Only the lines from the first line of the data through the line containing "SD pin MOSI: A11 -> B14" belong in the answer, transcribed exactly; pictures do not.

[Opening Available records section]

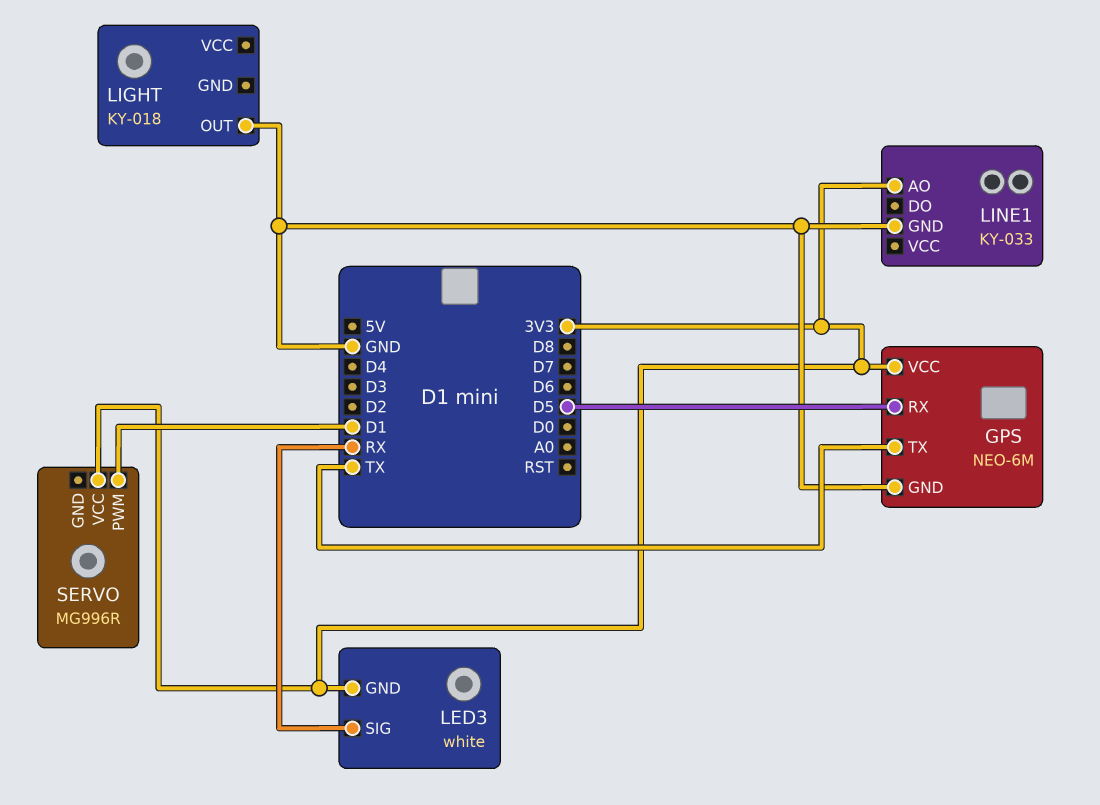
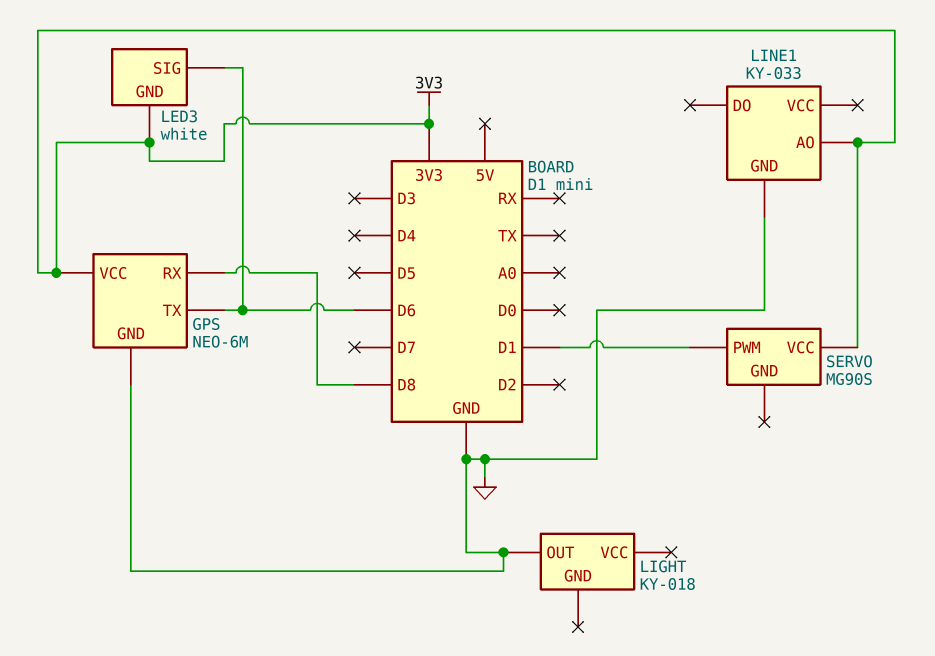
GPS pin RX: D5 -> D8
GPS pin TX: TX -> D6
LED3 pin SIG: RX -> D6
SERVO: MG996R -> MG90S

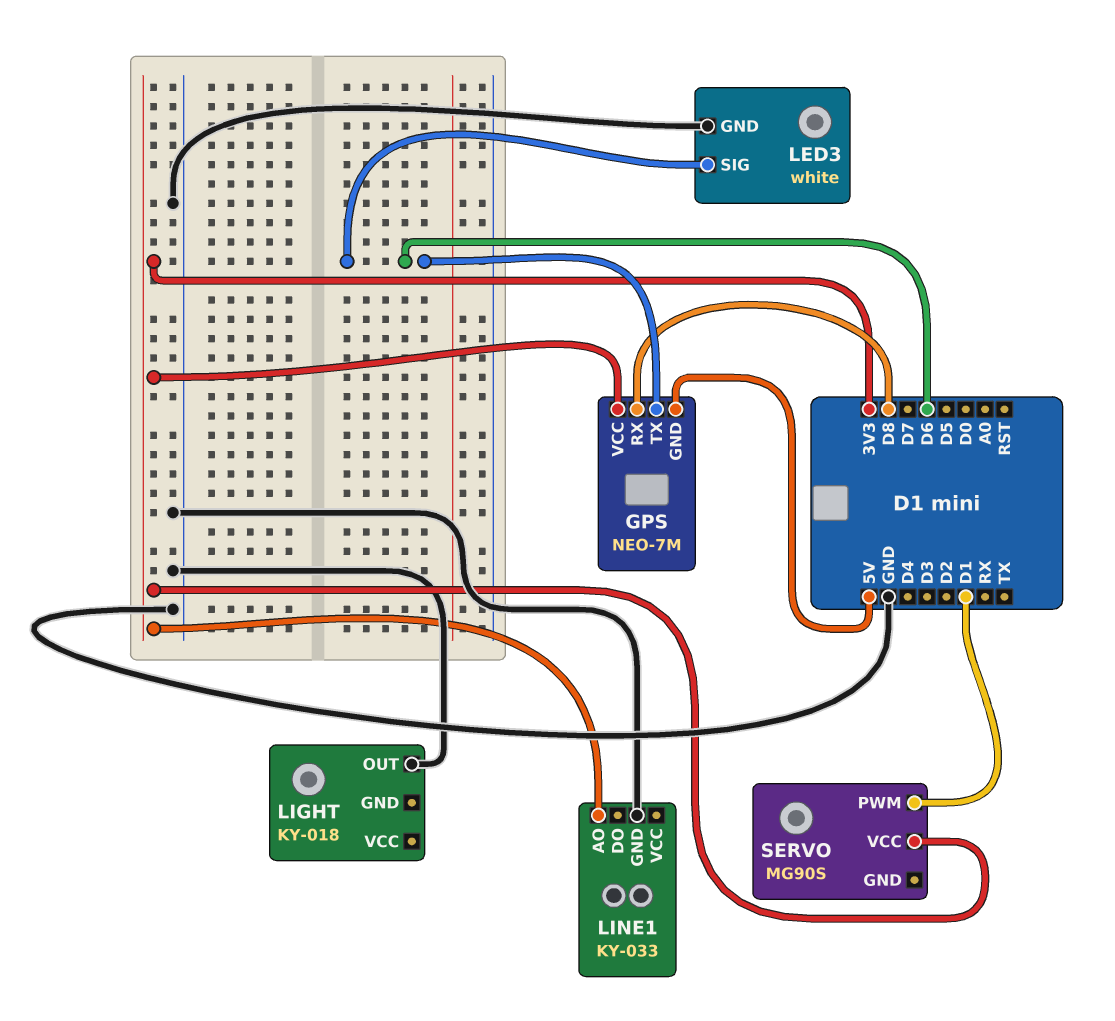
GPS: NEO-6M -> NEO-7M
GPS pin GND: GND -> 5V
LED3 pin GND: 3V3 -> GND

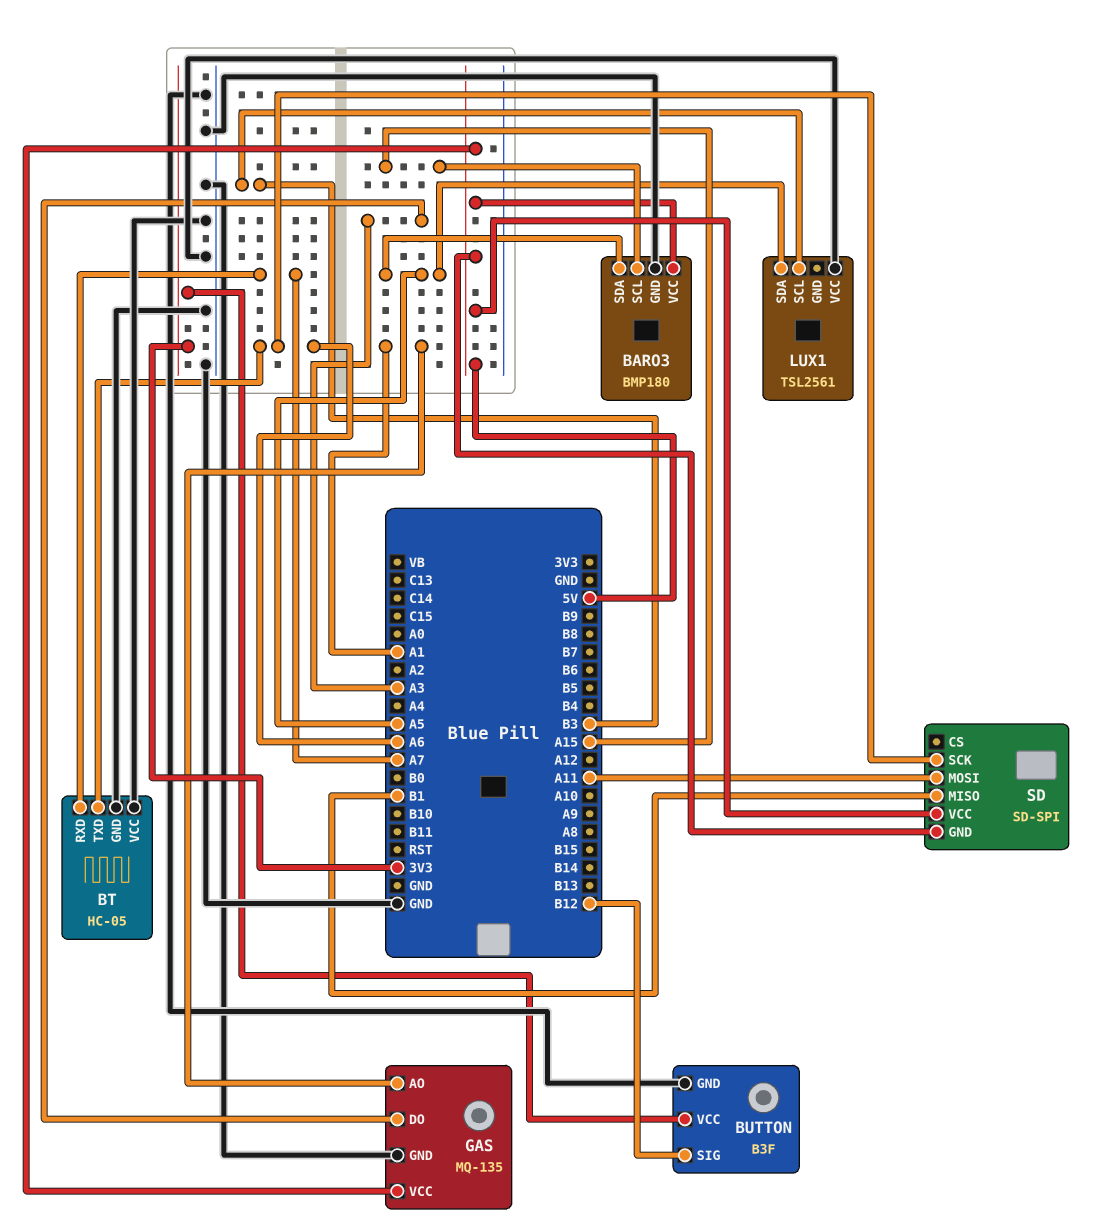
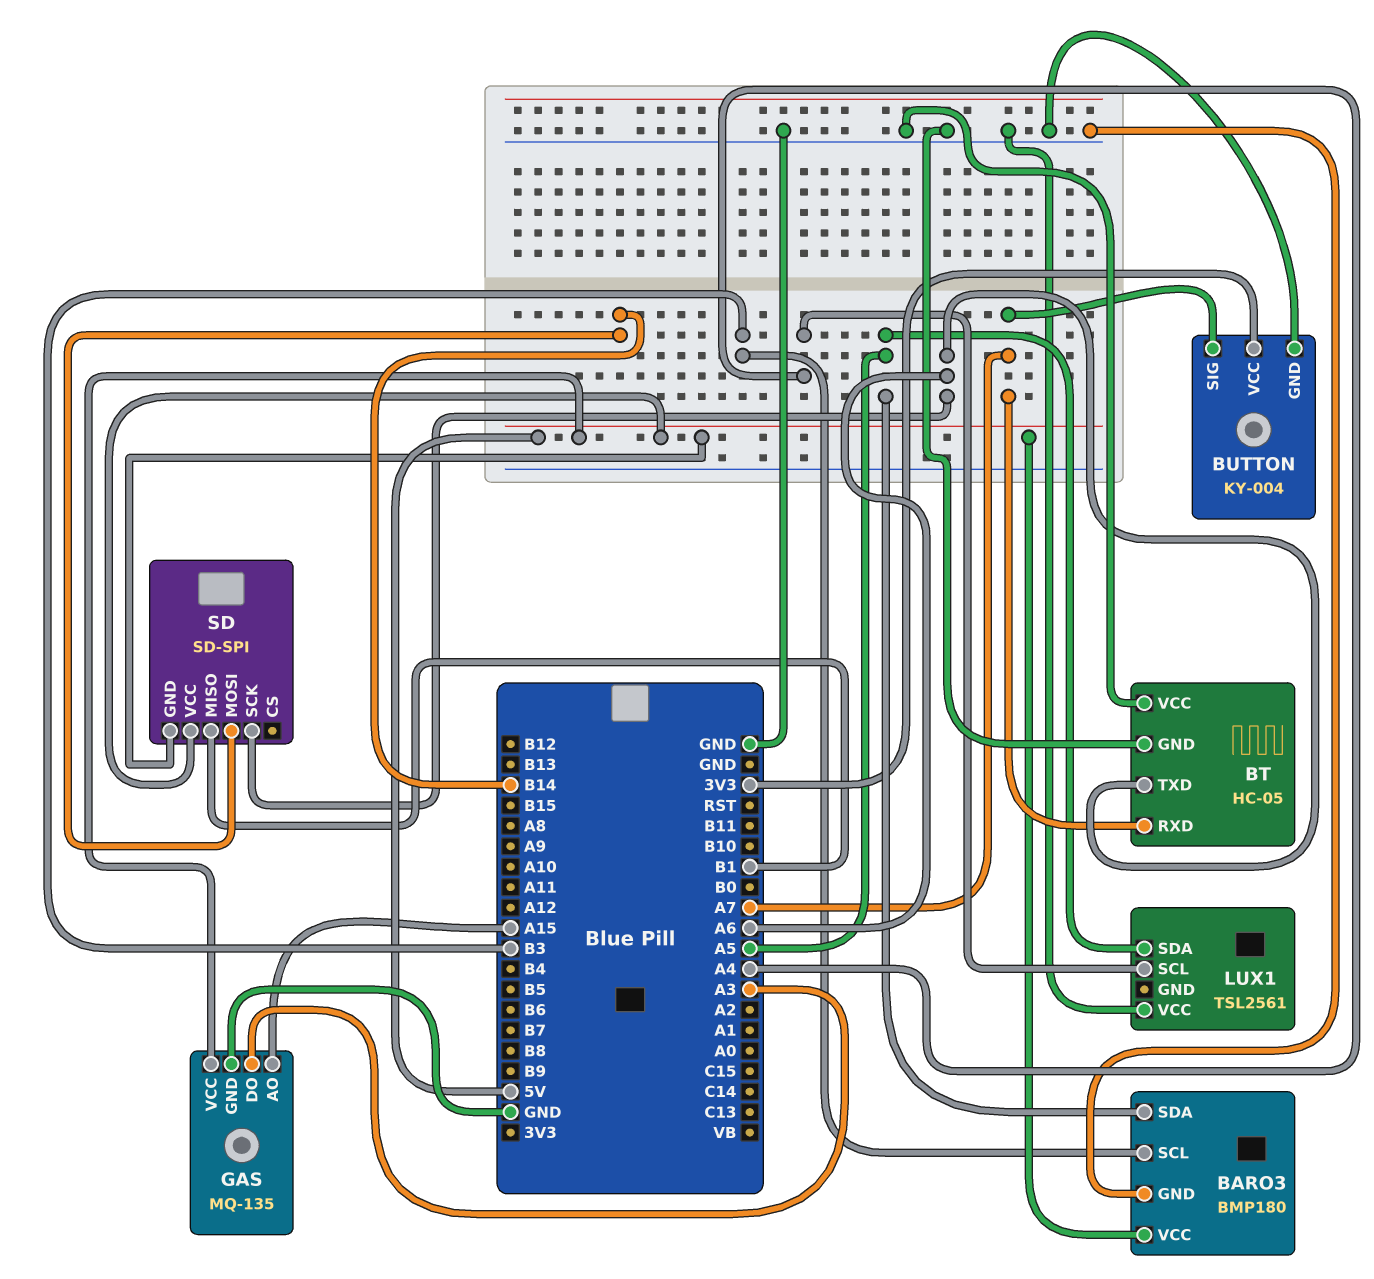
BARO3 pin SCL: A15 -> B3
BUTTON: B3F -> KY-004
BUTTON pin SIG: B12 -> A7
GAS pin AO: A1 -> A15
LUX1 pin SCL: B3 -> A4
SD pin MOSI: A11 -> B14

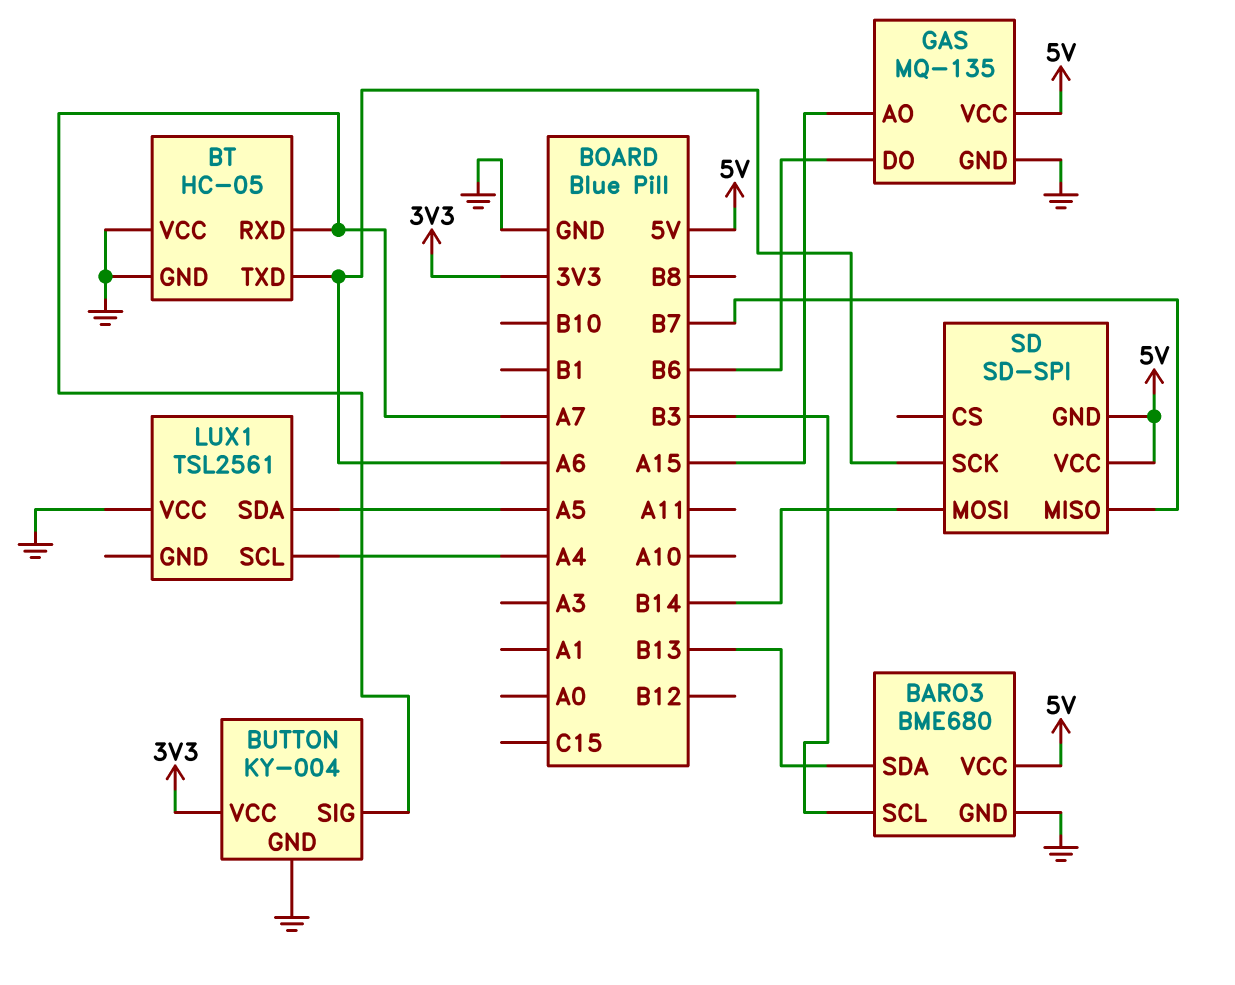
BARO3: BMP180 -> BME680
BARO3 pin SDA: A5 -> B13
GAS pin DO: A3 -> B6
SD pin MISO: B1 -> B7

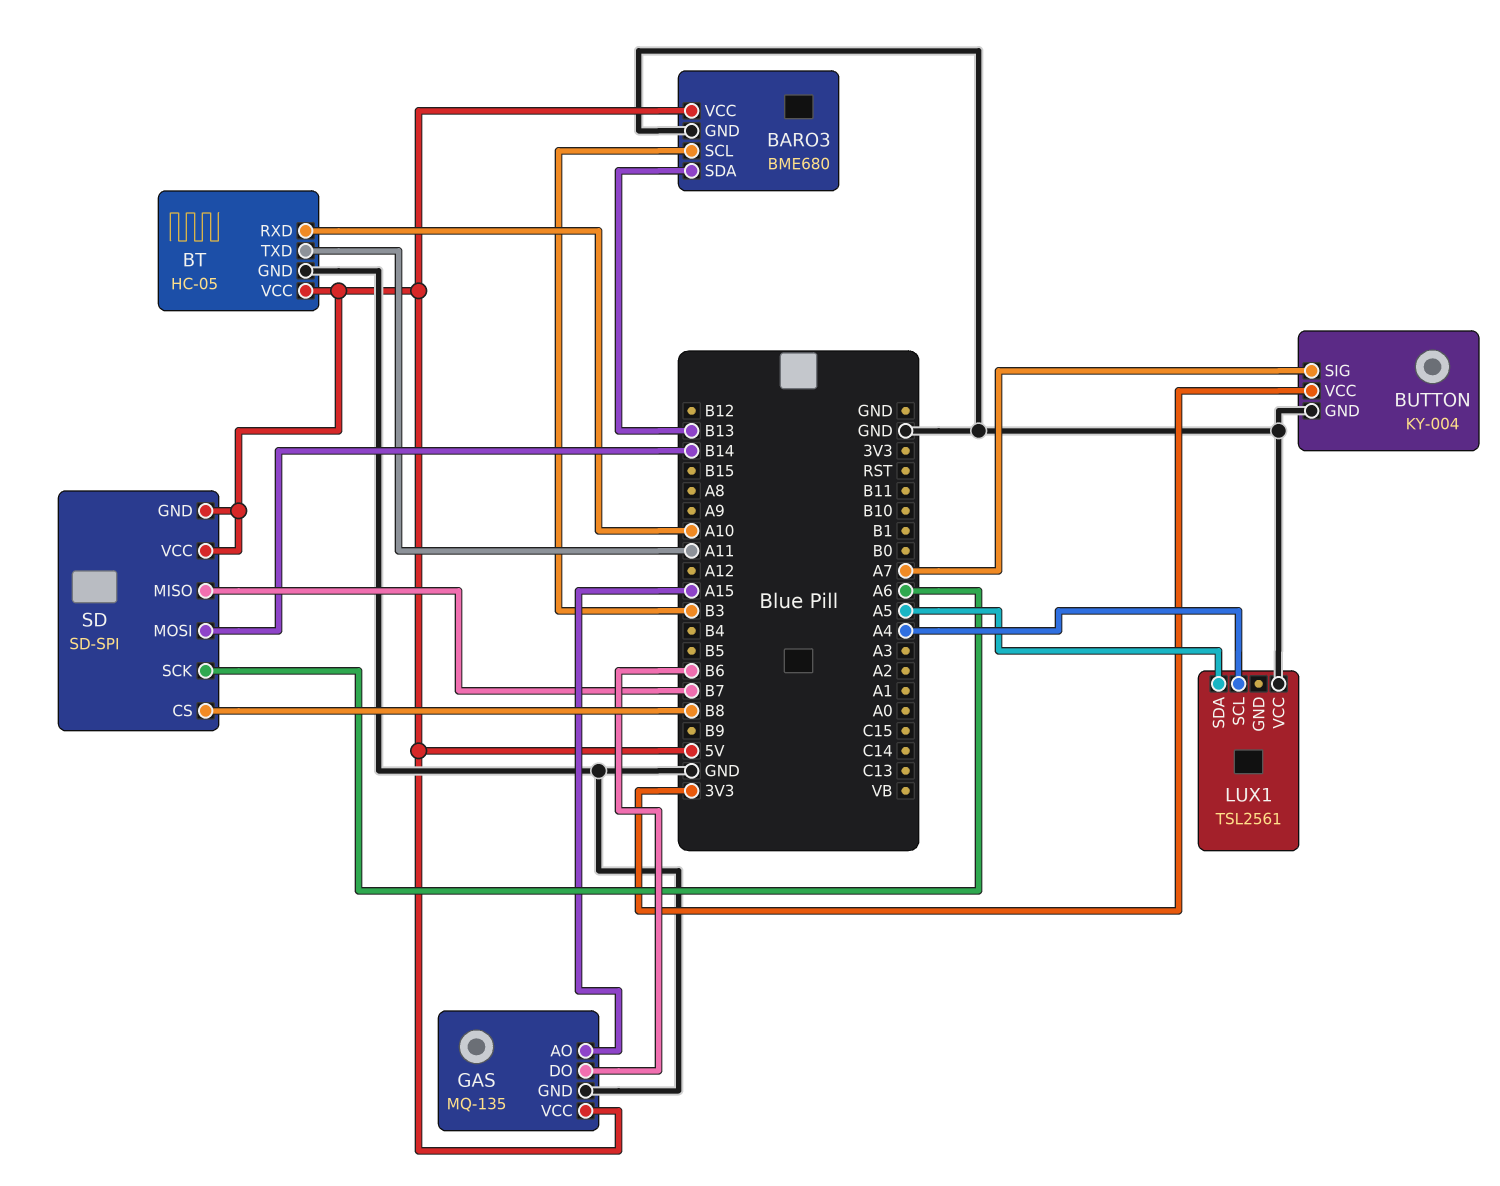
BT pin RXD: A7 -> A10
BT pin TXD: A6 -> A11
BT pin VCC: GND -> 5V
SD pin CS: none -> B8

[Closing Available records section]

→ **The answer**
GPS pin RX: D5 -> D8
GPS pin TX: TX -> D6
LED3 pin SIG: RX -> D6
SERVO: MG996R -> MG90S

GPS: NEO-6M -> NEO-7M
GPS pin GND: GND -> 5V
LED3 pin GND: 3V3 -> GND

BARO3 pin SCL: A15 -> B3
BUTTON: B3F -> KY-004
BUTTON pin SIG: B12 -> A7
GAS pin AO: A1 -> A15
LUX1 pin SCL: B3 -> A4
SD pin MOSI: A11 -> B14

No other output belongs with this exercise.